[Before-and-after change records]

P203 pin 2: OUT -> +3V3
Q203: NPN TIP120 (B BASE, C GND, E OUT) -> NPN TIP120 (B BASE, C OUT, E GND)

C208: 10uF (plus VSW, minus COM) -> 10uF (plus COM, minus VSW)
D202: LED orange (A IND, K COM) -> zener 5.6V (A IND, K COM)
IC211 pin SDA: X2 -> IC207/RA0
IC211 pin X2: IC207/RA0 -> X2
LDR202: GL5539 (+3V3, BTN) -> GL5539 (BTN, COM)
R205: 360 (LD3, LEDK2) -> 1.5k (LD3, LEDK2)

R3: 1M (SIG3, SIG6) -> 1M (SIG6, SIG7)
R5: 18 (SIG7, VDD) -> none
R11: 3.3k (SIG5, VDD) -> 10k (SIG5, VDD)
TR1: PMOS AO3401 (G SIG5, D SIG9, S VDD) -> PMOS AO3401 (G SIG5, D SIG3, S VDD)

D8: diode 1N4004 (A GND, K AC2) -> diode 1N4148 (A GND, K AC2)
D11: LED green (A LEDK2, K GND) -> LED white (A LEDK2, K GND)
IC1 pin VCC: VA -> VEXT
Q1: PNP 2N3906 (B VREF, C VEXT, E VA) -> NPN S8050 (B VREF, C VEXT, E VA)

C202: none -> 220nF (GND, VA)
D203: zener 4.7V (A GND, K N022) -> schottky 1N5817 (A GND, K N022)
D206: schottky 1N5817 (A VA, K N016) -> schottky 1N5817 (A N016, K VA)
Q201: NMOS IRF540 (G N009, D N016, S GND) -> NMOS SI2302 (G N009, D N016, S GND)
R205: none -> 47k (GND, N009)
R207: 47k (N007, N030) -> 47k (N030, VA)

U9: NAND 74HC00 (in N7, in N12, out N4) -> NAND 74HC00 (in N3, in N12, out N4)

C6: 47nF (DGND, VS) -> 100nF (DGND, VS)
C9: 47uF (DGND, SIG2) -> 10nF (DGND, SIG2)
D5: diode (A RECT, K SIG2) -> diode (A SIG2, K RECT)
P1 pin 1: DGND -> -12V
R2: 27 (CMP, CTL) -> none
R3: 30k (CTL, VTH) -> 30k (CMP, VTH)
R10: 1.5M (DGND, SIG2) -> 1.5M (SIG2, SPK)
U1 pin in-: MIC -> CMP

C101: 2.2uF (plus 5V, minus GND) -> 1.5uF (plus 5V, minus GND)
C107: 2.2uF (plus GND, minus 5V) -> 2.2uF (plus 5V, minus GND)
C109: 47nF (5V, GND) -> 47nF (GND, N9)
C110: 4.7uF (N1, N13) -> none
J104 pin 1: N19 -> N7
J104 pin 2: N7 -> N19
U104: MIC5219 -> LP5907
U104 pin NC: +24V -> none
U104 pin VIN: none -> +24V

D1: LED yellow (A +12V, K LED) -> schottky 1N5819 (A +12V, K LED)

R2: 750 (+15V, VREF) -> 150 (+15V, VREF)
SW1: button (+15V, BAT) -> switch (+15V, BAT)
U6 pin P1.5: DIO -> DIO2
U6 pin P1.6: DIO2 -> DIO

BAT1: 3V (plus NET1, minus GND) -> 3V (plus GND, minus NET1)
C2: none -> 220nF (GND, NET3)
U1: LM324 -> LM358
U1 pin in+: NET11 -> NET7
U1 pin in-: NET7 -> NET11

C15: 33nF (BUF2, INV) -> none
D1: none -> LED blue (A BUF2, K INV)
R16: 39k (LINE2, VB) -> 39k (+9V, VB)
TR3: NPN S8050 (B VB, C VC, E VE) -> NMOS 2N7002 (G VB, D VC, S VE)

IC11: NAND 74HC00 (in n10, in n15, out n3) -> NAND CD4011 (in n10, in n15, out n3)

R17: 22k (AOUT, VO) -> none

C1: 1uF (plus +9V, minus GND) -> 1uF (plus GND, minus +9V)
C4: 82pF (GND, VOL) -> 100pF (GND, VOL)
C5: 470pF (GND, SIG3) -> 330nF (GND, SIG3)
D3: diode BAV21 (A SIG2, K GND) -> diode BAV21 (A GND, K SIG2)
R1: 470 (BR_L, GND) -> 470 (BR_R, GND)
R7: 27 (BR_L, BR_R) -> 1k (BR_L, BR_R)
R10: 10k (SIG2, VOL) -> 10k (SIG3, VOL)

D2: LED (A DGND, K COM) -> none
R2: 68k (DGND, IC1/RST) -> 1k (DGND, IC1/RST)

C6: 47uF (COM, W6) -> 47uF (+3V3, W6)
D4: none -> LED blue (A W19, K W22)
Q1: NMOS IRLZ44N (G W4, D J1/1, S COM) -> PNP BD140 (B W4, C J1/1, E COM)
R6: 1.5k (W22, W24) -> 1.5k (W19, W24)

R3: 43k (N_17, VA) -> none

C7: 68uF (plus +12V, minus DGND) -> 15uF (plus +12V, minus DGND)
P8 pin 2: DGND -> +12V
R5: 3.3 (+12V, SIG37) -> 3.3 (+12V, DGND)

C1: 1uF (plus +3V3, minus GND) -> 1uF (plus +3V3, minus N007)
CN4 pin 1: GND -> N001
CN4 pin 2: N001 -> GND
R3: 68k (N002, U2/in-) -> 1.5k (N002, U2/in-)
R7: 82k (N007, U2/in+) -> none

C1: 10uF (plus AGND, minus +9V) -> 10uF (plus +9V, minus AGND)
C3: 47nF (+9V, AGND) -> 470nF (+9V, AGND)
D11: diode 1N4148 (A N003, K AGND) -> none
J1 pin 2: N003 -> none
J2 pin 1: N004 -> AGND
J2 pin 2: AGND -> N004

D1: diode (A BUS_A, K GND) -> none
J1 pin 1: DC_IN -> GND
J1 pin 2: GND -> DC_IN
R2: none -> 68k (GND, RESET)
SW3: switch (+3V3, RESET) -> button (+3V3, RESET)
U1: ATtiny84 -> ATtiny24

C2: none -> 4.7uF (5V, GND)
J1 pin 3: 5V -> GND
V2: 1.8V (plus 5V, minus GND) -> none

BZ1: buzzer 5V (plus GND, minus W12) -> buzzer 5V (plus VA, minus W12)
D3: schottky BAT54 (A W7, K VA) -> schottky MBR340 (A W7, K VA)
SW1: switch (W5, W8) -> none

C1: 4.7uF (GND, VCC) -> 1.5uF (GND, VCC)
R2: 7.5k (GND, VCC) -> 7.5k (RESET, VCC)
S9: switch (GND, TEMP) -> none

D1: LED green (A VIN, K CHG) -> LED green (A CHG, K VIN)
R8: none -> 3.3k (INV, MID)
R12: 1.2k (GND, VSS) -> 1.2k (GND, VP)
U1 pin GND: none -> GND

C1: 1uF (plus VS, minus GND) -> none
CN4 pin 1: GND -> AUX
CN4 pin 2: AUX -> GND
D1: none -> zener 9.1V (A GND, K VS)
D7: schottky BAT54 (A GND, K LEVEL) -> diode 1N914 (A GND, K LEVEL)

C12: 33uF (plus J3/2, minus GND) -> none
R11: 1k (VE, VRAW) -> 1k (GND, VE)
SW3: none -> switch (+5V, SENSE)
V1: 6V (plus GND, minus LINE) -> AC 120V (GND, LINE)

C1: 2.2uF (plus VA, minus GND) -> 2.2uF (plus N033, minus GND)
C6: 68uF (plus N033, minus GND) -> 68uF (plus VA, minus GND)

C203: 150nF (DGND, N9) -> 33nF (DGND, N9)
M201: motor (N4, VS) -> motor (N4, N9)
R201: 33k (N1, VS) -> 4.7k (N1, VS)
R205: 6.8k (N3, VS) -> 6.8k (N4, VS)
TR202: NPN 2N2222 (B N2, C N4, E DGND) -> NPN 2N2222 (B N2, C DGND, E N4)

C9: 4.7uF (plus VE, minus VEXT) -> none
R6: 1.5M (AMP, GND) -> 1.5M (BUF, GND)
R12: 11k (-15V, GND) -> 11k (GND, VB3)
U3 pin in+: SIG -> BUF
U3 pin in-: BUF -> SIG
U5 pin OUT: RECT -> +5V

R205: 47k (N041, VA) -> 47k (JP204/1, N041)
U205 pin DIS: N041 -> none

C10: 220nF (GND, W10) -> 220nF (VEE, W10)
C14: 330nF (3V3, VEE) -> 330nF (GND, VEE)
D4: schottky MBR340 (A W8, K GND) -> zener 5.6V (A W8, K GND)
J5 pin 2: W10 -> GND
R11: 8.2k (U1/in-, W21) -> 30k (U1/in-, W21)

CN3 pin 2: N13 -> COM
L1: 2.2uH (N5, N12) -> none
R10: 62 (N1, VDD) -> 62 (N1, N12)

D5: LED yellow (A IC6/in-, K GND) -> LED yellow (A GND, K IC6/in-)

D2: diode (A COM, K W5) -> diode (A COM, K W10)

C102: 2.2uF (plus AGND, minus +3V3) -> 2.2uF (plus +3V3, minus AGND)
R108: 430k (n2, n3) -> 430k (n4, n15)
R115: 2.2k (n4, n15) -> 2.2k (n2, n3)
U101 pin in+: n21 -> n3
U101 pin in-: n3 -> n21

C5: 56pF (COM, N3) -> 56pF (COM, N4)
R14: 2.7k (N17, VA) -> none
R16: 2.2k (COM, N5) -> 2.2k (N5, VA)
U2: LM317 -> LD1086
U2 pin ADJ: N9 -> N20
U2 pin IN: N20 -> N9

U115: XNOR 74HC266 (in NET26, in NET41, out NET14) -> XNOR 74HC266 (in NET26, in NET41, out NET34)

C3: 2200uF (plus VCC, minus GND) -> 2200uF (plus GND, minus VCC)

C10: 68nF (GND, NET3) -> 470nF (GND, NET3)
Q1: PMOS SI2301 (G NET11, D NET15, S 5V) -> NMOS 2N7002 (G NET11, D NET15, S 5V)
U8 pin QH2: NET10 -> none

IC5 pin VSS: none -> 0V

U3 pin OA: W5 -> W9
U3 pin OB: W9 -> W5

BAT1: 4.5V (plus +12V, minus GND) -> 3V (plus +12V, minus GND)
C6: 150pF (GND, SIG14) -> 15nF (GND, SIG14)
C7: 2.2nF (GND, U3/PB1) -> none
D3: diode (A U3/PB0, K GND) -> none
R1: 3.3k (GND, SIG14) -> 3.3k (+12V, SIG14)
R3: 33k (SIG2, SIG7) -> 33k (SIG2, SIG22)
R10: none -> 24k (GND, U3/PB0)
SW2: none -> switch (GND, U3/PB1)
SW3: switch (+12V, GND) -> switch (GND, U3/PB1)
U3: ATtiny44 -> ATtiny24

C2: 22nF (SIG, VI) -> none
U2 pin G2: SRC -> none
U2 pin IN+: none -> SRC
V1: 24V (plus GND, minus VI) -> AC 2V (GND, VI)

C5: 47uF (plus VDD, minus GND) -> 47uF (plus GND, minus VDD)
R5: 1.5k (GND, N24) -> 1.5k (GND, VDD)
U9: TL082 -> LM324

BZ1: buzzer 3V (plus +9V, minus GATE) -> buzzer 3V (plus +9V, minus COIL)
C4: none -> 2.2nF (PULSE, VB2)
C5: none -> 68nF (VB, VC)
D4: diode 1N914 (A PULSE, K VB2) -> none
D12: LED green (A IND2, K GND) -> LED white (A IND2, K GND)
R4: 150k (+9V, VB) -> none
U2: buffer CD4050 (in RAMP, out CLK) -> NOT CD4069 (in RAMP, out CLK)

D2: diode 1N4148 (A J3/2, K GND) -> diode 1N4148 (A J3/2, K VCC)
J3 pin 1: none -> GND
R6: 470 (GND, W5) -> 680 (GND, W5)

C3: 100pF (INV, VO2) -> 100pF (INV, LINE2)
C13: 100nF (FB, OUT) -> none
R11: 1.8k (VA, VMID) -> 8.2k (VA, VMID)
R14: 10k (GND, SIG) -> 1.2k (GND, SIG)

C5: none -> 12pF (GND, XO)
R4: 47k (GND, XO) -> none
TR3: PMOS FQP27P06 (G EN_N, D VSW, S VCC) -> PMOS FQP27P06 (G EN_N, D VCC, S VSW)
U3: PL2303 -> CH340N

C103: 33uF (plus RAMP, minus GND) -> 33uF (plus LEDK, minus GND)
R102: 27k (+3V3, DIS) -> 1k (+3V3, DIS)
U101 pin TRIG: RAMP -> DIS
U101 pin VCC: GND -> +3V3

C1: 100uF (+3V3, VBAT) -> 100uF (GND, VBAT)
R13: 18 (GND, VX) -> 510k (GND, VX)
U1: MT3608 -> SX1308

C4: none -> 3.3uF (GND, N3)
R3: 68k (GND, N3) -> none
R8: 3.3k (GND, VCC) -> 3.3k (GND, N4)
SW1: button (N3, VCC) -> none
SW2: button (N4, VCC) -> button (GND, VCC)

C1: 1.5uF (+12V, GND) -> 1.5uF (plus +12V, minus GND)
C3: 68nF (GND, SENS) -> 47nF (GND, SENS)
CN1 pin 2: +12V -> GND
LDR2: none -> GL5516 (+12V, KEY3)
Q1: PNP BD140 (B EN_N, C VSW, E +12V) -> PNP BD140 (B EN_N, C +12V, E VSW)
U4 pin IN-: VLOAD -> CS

• _ASSIGNMENT_
Only these lines should appear in the reply: the one containing "TR3: PMOS FQP27P06", the last line of the data, and all lines between them, each copied exactly.

• _WRITTEN SOLUTION_
TR3: PMOS FQP27P06 (G EN_N, D VSW, S VCC) -> PMOS FQP27P06 (G EN_N, D VCC, S VSW)
U3: PL2303 -> CH340N

C103: 33uF (plus RAMP, minus GND) -> 33uF (plus LEDK, minus GND)
R102: 27k (+3V3, DIS) -> 1k (+3V3, DIS)
U101 pin TRIG: RAMP -> DIS
U101 pin VCC: GND -> +3V3

C1: 100uF (+3V3, VBAT) -> 100uF (GND, VBAT)
R13: 18 (GND, VX) -> 510k (GND, VX)
U1: MT3608 -> SX1308

C4: none -> 3.3uF (GND, N3)
R3: 68k (GND, N3) -> none
R8: 3.3k (GND, VCC) -> 3.3k (GND, N4)
SW1: button (N3, VCC) -> none
SW2: button (N4, VCC) -> button (GND, VCC)

C1: 1.5uF (+12V, GND) -> 1.5uF (plus +12V, minus GND)
C3: 68nF (GND, SENS) -> 47nF (GND, SENS)
CN1 pin 2: +12V -> GND
LDR2: none -> GL5516 (+12V, KEY3)
Q1: PNP BD140 (B EN_N, C VSW, E +12V) -> PNP BD140 (B EN_N, C +12V, E VSW)
U4 pin IN-: VLOAD -> CS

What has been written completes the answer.